--- DATASET Enclosed Below ---
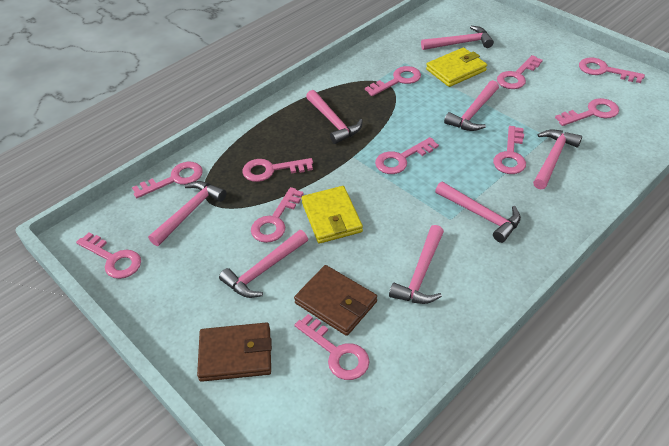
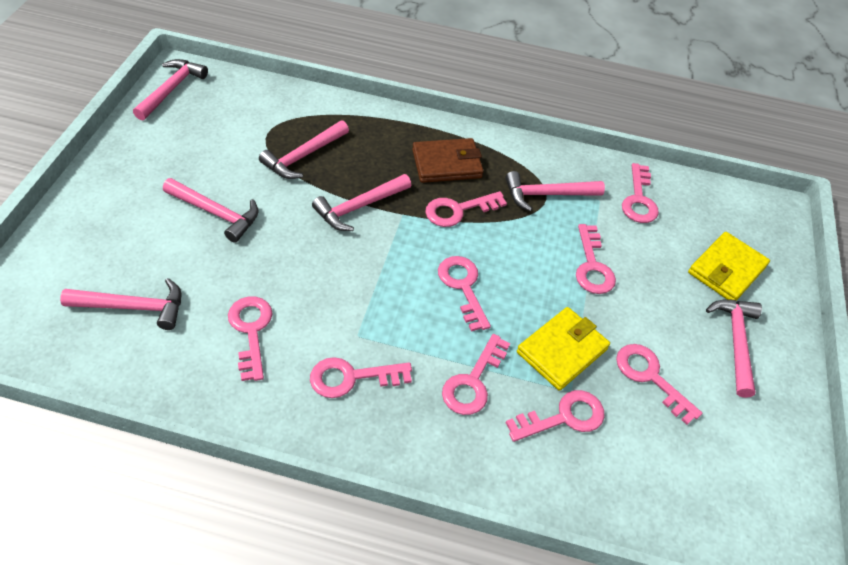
brown wallet: 2 -> 1
pink hammer: 8 -> 7
pink key: 11 -> 9

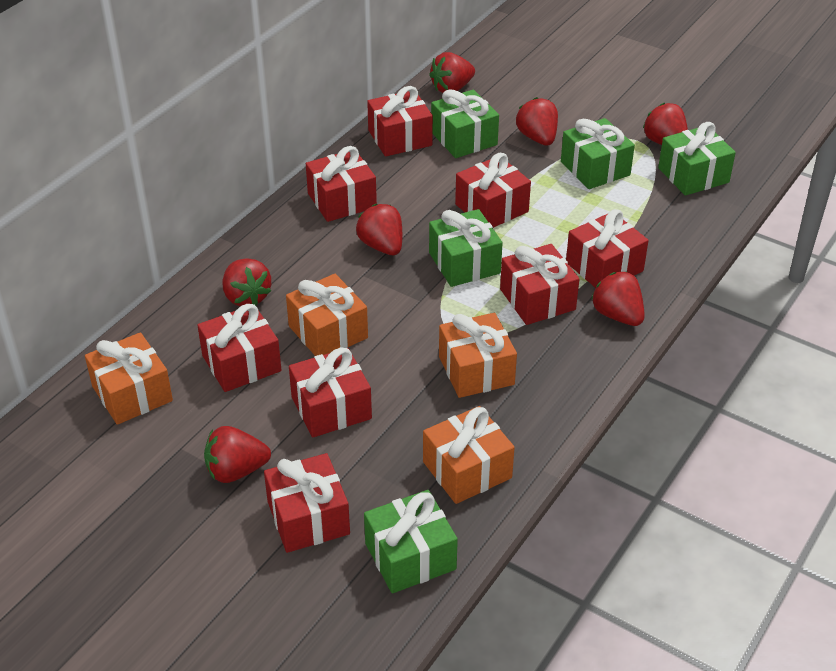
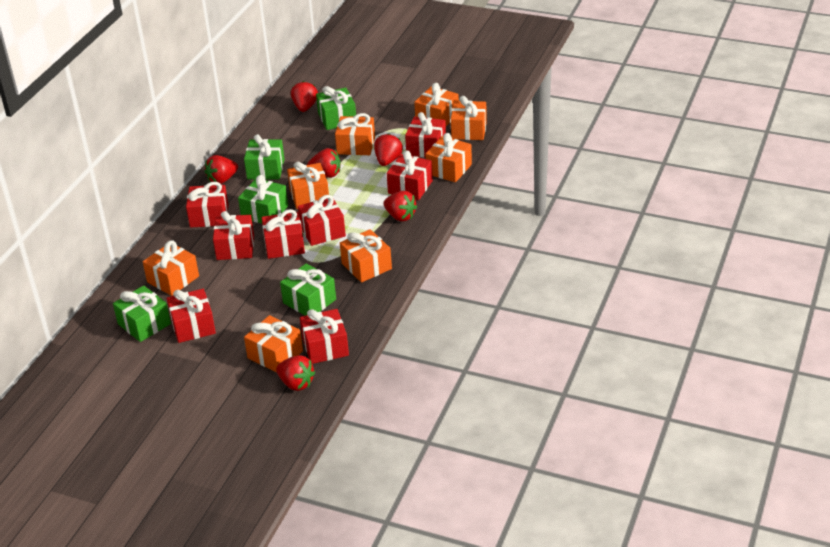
orange gift: 4 -> 8
red strawberry: 7 -> 6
--- End of Enclosed DATASET ---
_WHAT TO WORK ON_. Go back to the line that contains "pink hammer: 8 -> 7" and copy it, along with each line after it through the end of the listing above, exactly and without pictures.

_SOLUTION TO THE EXERCISE_.
pink hammer: 8 -> 7
pink key: 11 -> 9

orange gift: 4 -> 8
red strawberry: 7 -> 6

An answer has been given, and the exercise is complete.